DATA EXCERPTS START

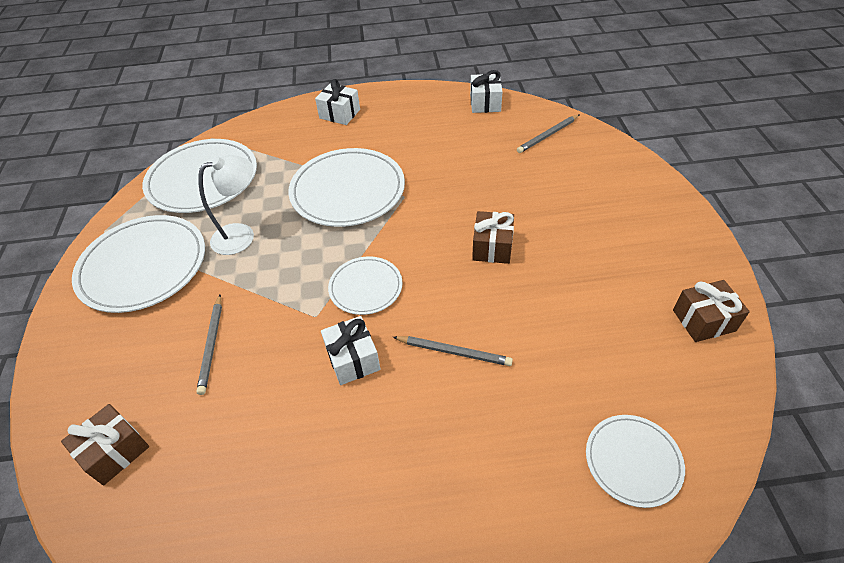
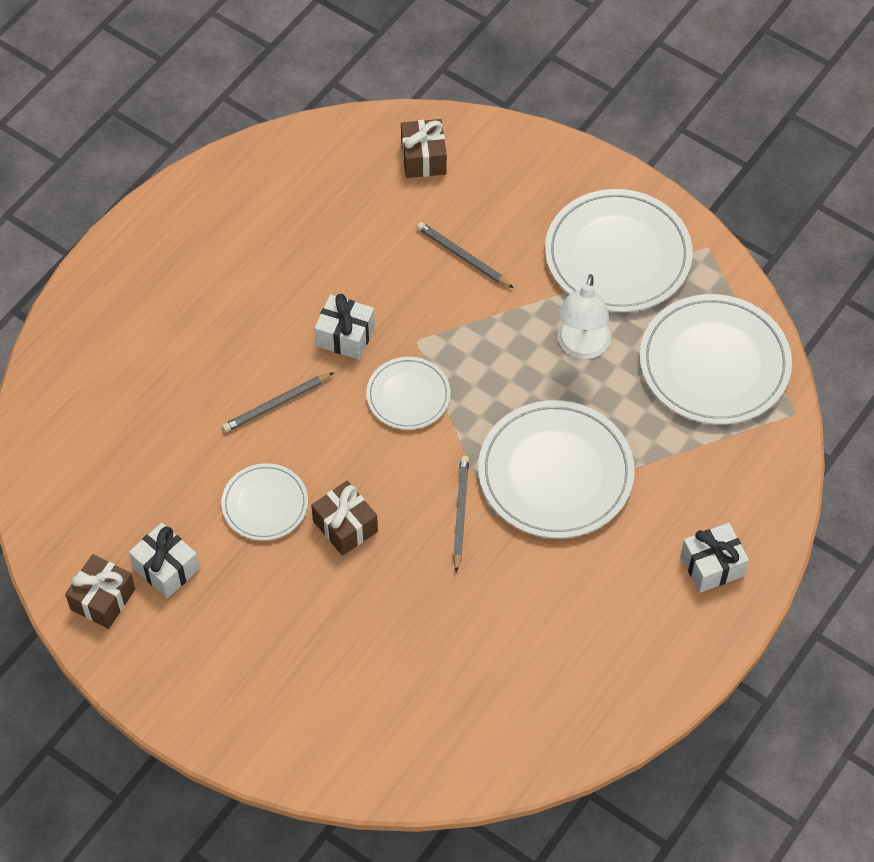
camera: 130 degrees right, 10 degrees up
(485, 103) = (569, 734): white gift -> white gift (166, 568)
(548, 135) = (439, 736): grey pencil -> grey pencil (460, 513)
(633, 461) = (81, 432): white plate -> white plate (265, 504)

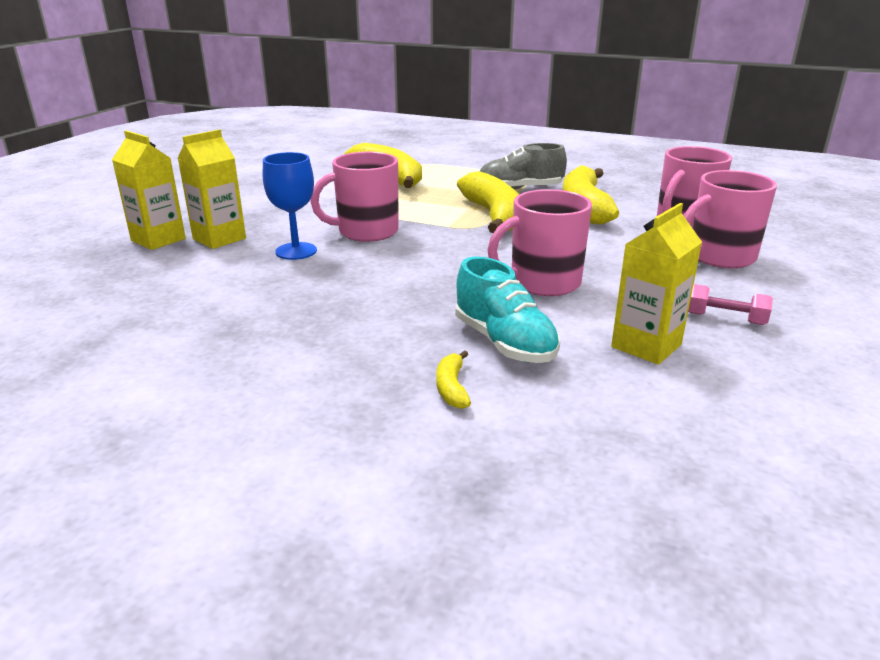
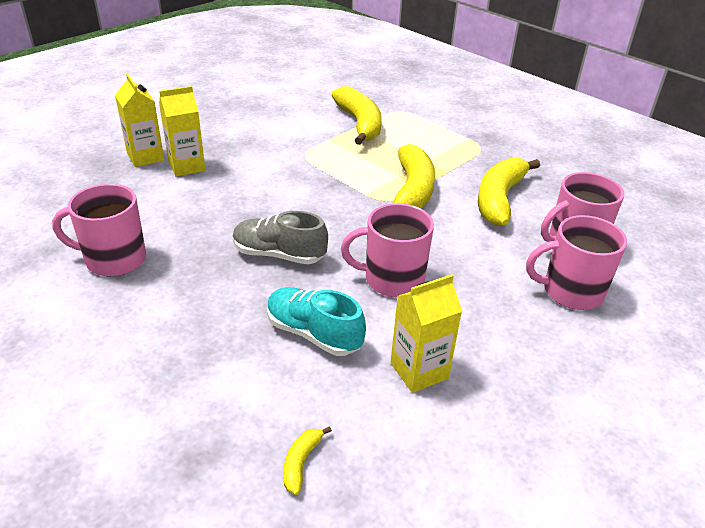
camera: 20 degrees right, 10 degrees up
(296, 251) = (231, 194): blue goblet -> none
(366, 232) = (297, 185): pink mug -> pink mug (114, 259)
(452, 388) = (244, 365): yellow banana -> yellow banana (301, 462)
(504, 343) = (313, 333): turquoise shoe -> turquoise shoe turned 135 degrees clockwise
(520, 189) = (459, 163): grey shoe -> grey shoe (279, 255)
(725, 318) = (510, 363): pink dumbbell -> none

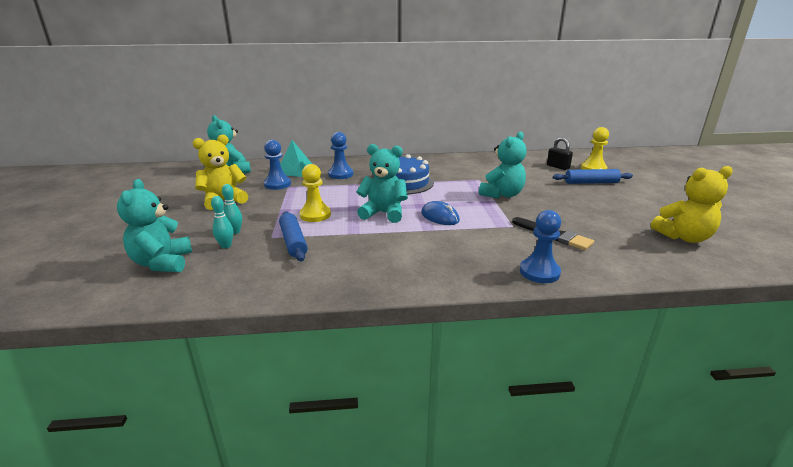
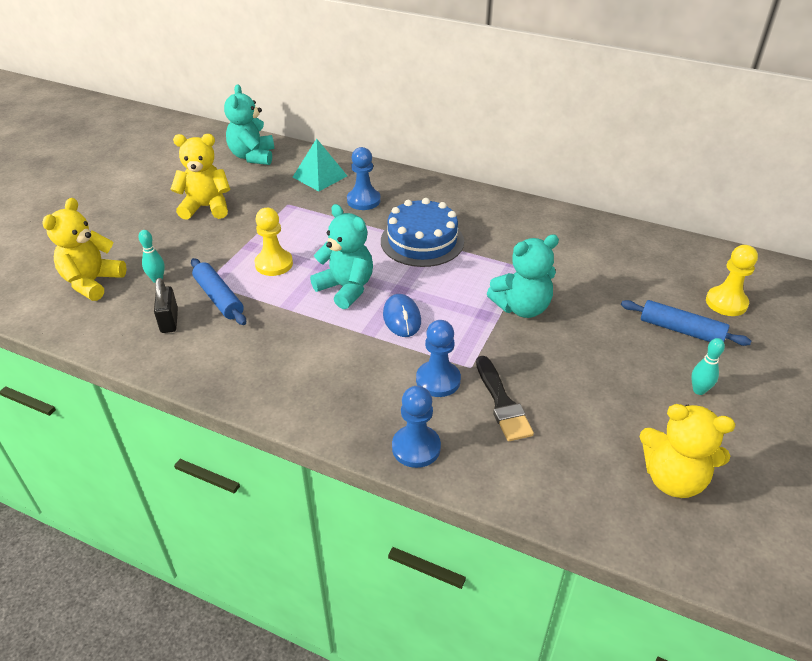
camera: 30 degrees right, 15 degrees up
(162, 263) = (92, 282): turquoise teddy bear -> yellow teddy bear
(235, 232) = (180, 261): turquoise bowling pin -> turquoise bowling pin (699, 390)
(277, 184) = (280, 196): blue pawn -> blue pawn (438, 380)
(293, 242) = (219, 298): blue rolling pin -> blue rolling pin turned 45 degrees counterclockwise
(558, 167) = (672, 280): black padlock -> black padlock (169, 321)

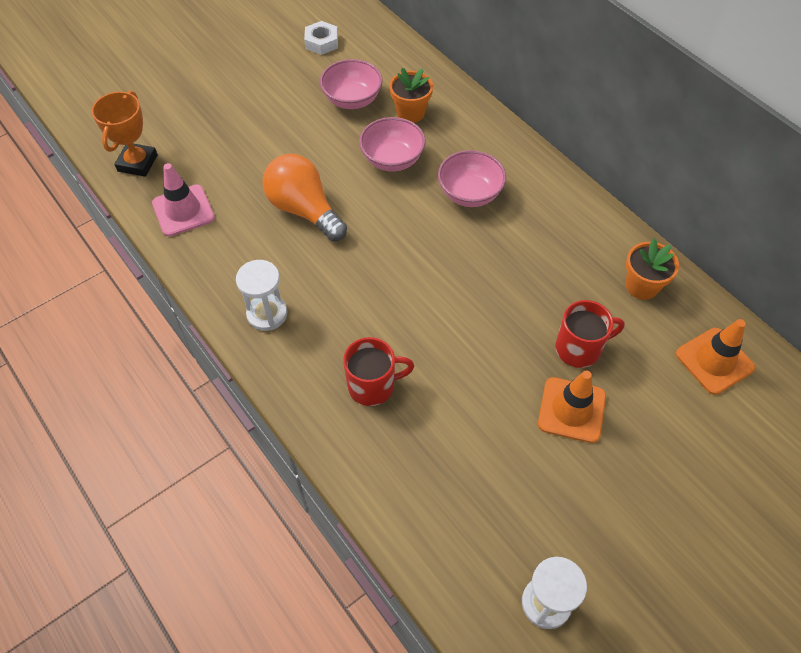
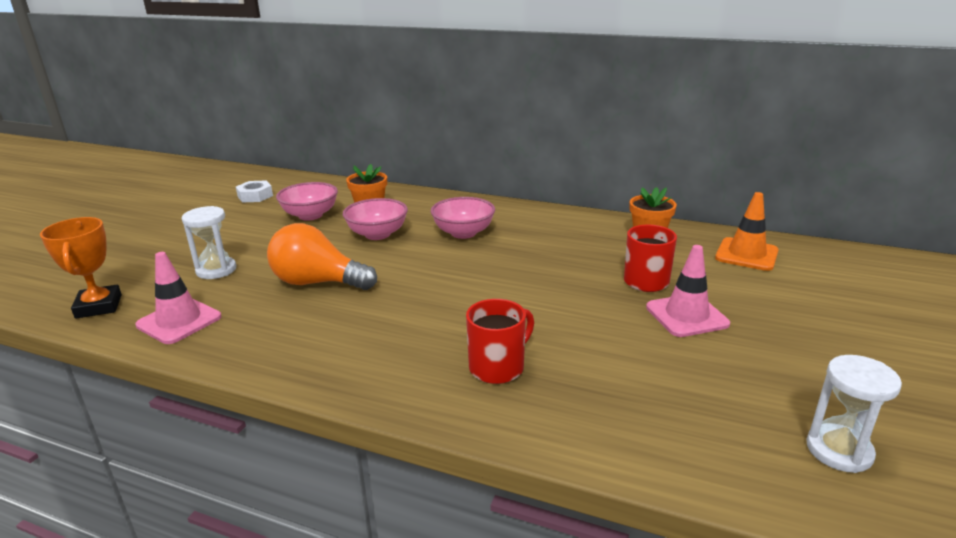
camera: 30 degrees left, 30 degrees down
(267, 314) = (336, 359): white hourglass -> white hourglass (216, 270)
(571, 410) = (686, 316): orange traffic cone -> pink traffic cone

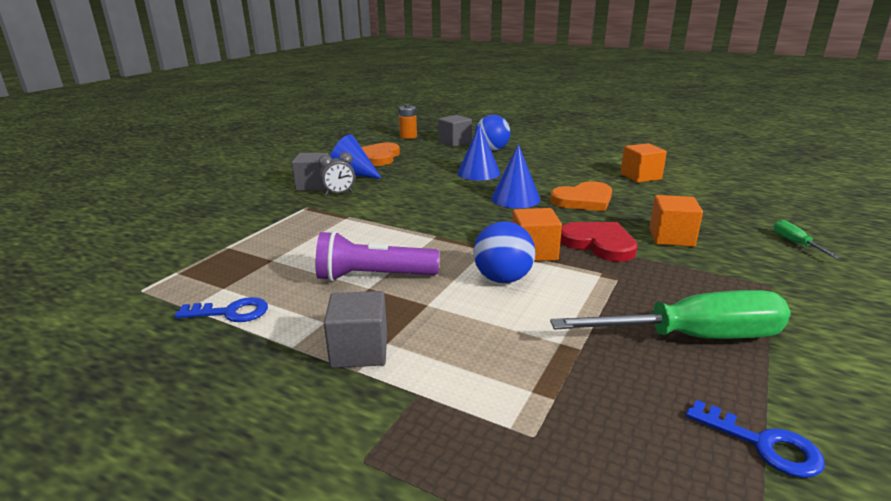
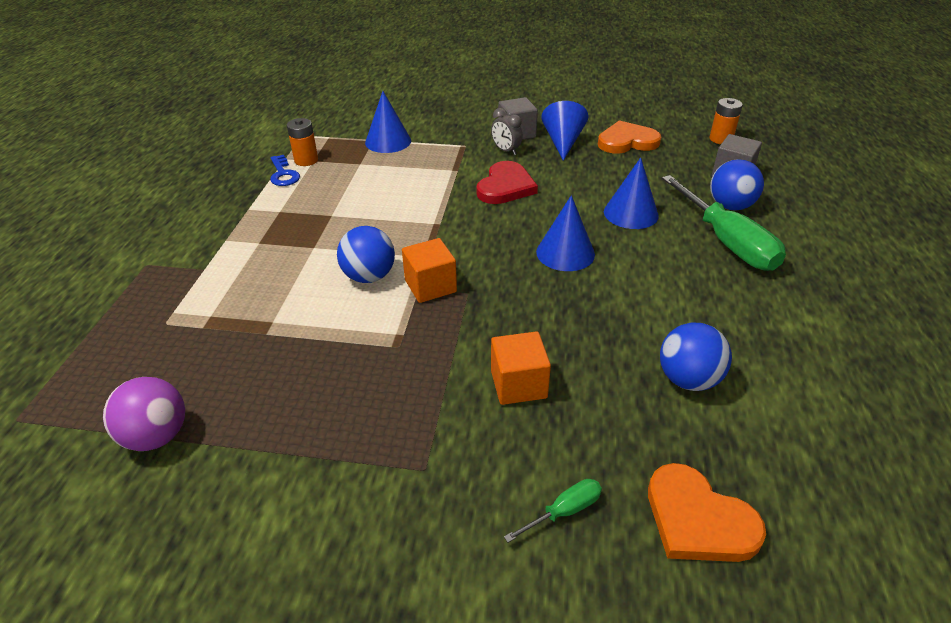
camera: 70 degrees right, 15 degrees up
(215, 293) = (306, 160): none -> orange battery
(243, 240) = (388, 141): none -> blue cone
(359, 350) = (248, 234): grey cube -> none
(373, 276) = (350, 213): purple flashlight -> none
(583, 200) = (597, 303): orange heart -> orange heart (698, 519)
(599, 244) = (472, 327): red heart -> red heart (505, 186)
(640, 176) = (735, 349): orange cube -> none
(668, 191) = (688, 379): none -> blue ball
(695, 337) = (296, 401): green screwdriver -> green screwdriver (727, 242)
(763, 444) = (157, 436): blue key -> purple ball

DATA EXCERPTS END

__WORK TO BE COMPLETED__
Each line from the start of the entries to the line holding "camera: 70 degrees right, 15 degrees up" is to be given again exactly, both ends included, and each picture is to be left out.

__WRITTEN SOLUTION__
camera: 130 degrees right, 10 degrees up
(485, 103) = (569, 734): white gift -> white gift (166, 568)
(548, 135) = (439, 736): grey pencil -> grey pencil (460, 513)
(633, 461) = (81, 432): white plate -> white plate (265, 504)

camera: 20 degrees right, 10 degrees up
(296, 251) = (231, 194): blue goblet -> none
(366, 232) = (297, 185): pink mug -> pink mug (114, 259)
(452, 388) = (244, 365): yellow banana -> yellow banana (301, 462)
(504, 343) = (313, 333): turquoise shoe -> turquoise shoe turned 135 degrees clockwise
(520, 189) = (459, 163): grey shoe -> grey shoe (279, 255)
(725, 318) = (510, 363): pink dumbbell -> none

camera: 30 degrees right, 15 degrees up
(162, 263) = (92, 282): turquoise teddy bear -> yellow teddy bear
(235, 232) = (180, 261): turquoise bowling pin -> turquoise bowling pin (699, 390)
(277, 184) = (280, 196): blue pawn -> blue pawn (438, 380)
(293, 242) = (219, 298): blue rolling pin -> blue rolling pin turned 45 degrees counterclockwise
(558, 167) = (672, 280): black padlock -> black padlock (169, 321)

camera: 30 degrees left, 30 degrees down
(267, 314) = (336, 359): white hourglass -> white hourglass (216, 270)
(571, 410) = (686, 316): orange traffic cone -> pink traffic cone

camera: 70 degrees right, 15 degrees up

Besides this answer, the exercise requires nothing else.